» **Aim of the task**
Give again, unaltered, the lines of the listing below that run from the line having "RELAY3 pin IN1: D3 -> D7" through the line having "RTC2 pin SQW: D4 -> D2".

═══ Stored data ═══

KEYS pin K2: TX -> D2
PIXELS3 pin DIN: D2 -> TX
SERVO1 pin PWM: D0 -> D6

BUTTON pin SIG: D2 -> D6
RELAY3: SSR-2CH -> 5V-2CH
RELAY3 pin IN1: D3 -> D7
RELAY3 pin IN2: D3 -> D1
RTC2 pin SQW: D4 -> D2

═══
═══ Stored data ═══

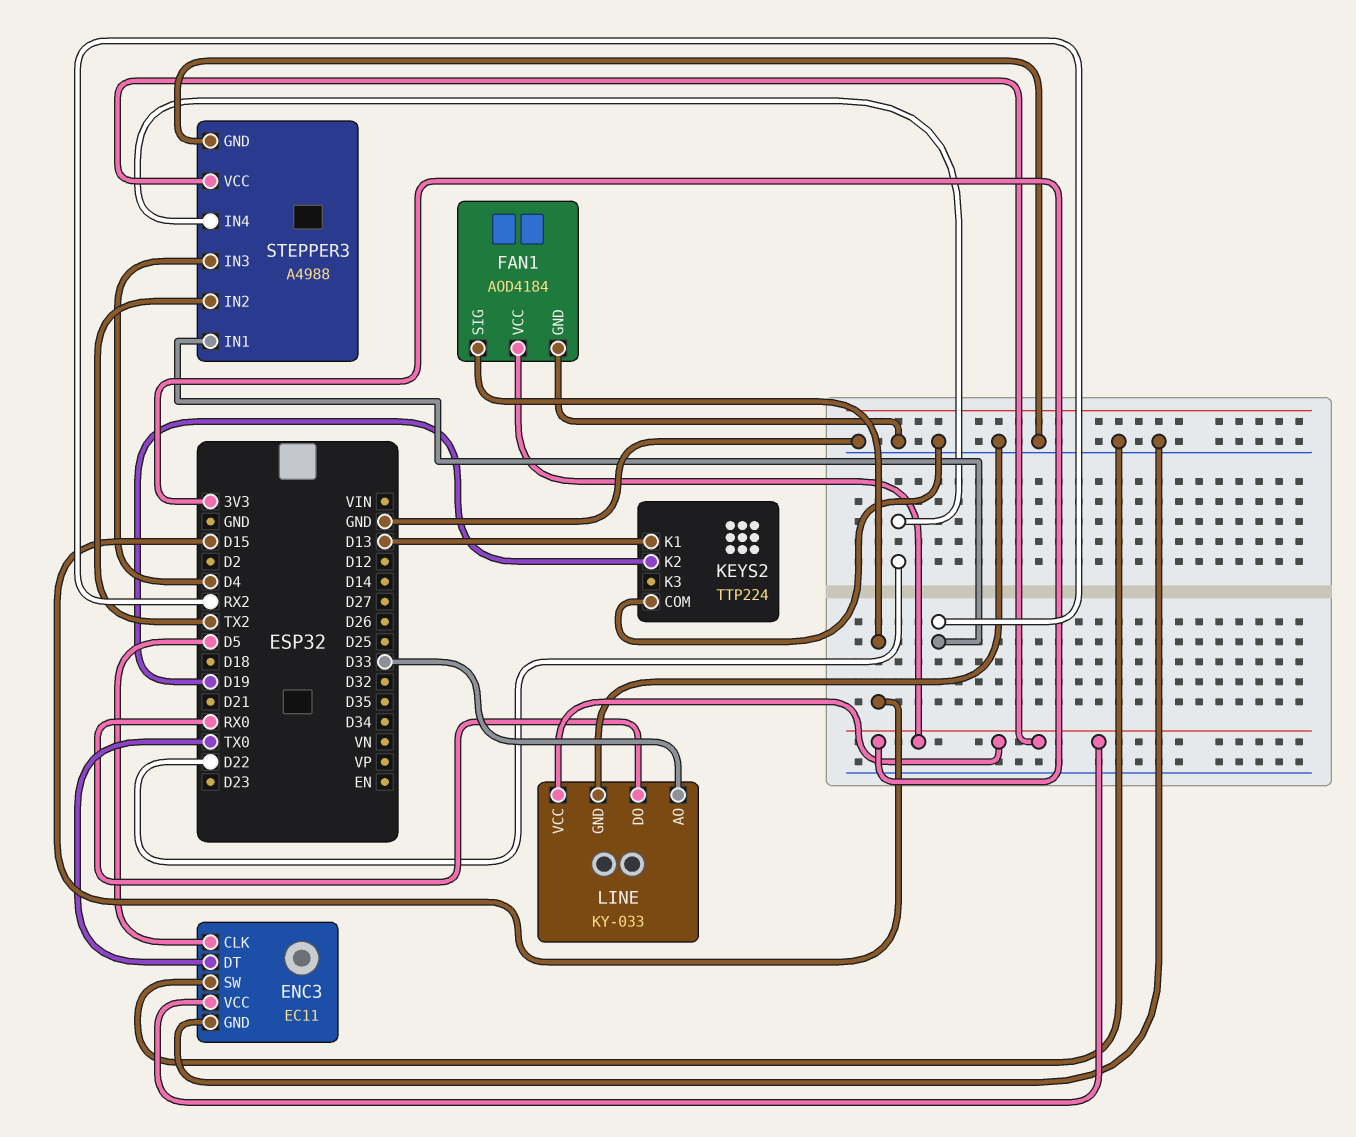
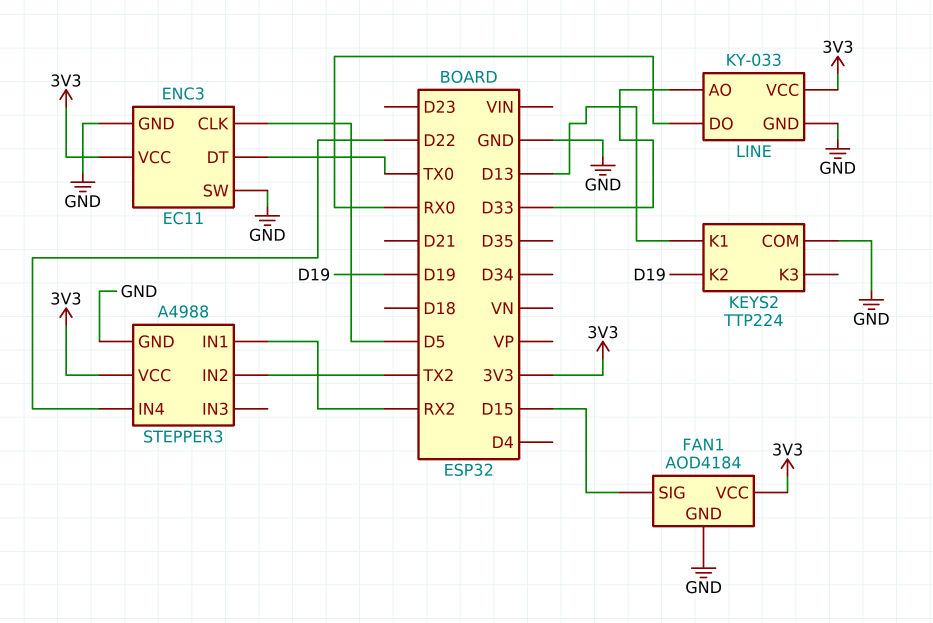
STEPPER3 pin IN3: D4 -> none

═══
═══ Stored data ═══

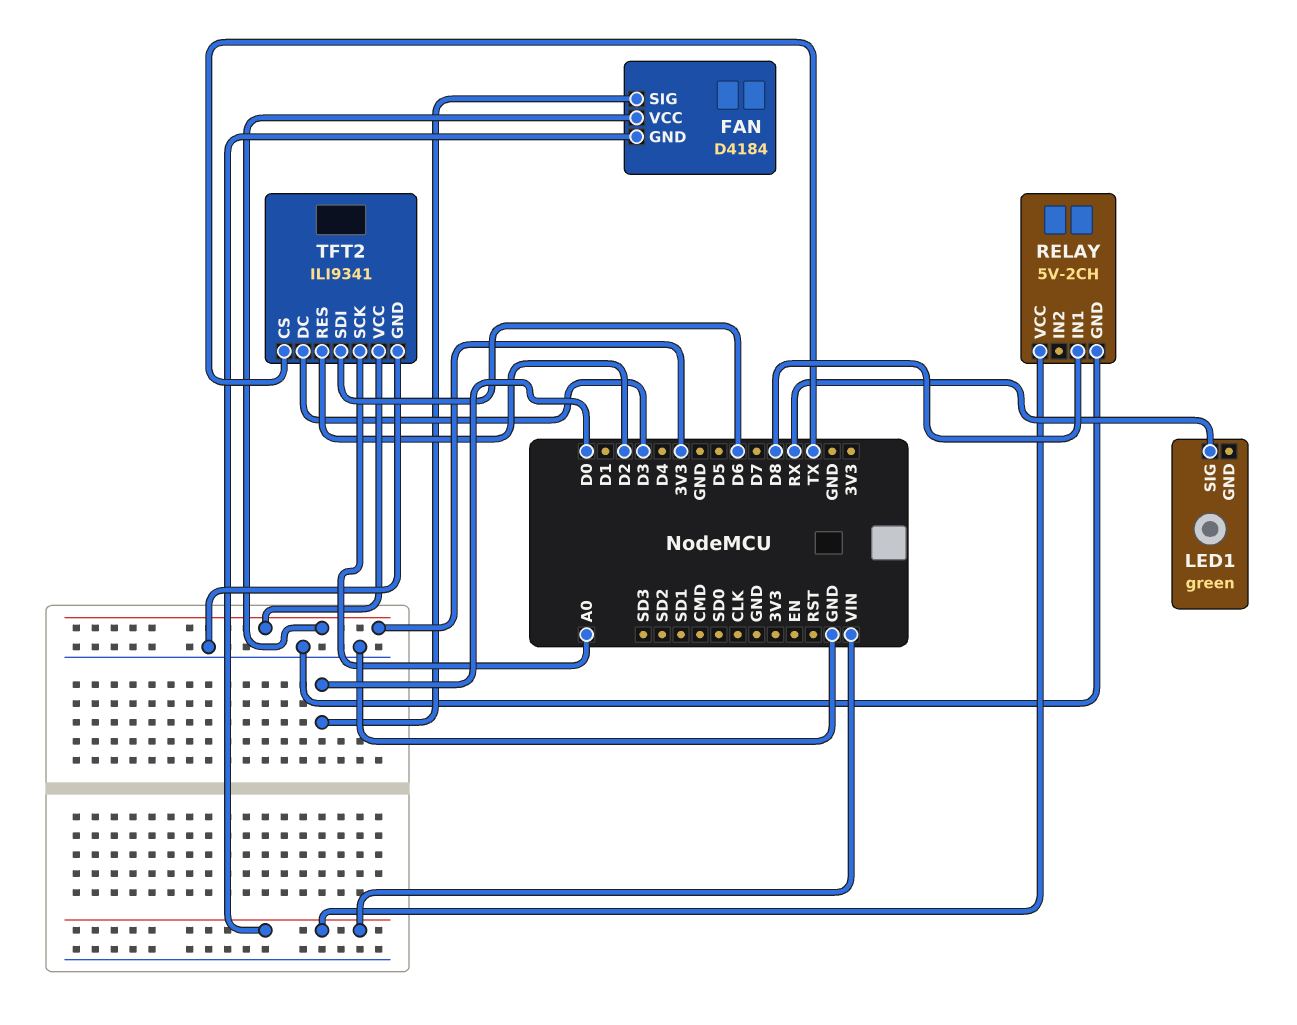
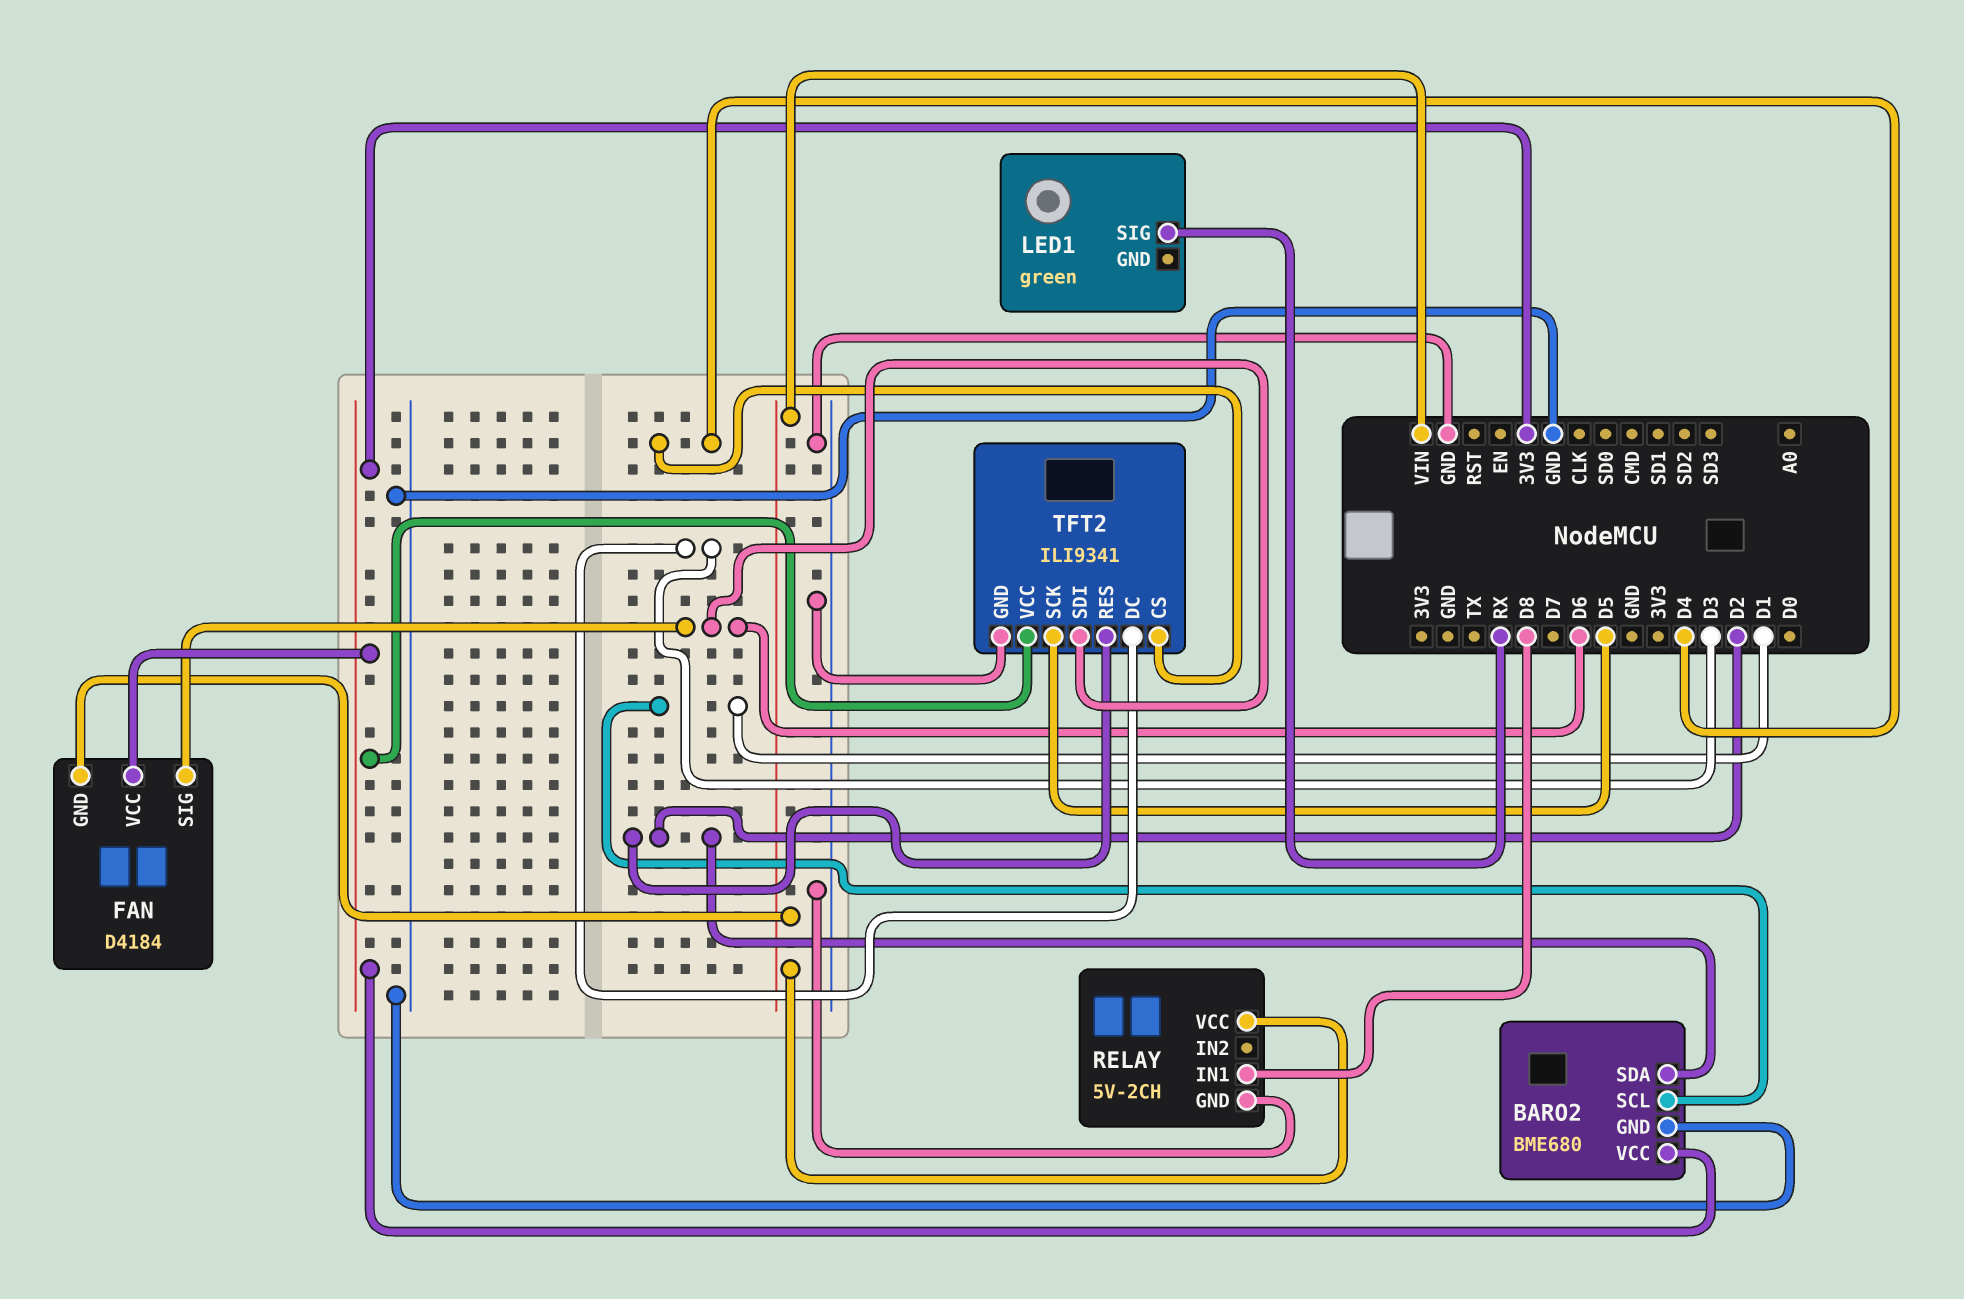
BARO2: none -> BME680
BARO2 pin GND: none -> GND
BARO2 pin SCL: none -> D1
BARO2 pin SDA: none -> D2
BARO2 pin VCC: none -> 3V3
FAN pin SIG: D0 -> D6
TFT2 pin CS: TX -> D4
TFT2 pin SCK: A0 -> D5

═══

» **Result below**
RELAY3 pin IN1: D3 -> D7
RELAY3 pin IN2: D3 -> D1
RTC2 pin SQW: D4 -> D2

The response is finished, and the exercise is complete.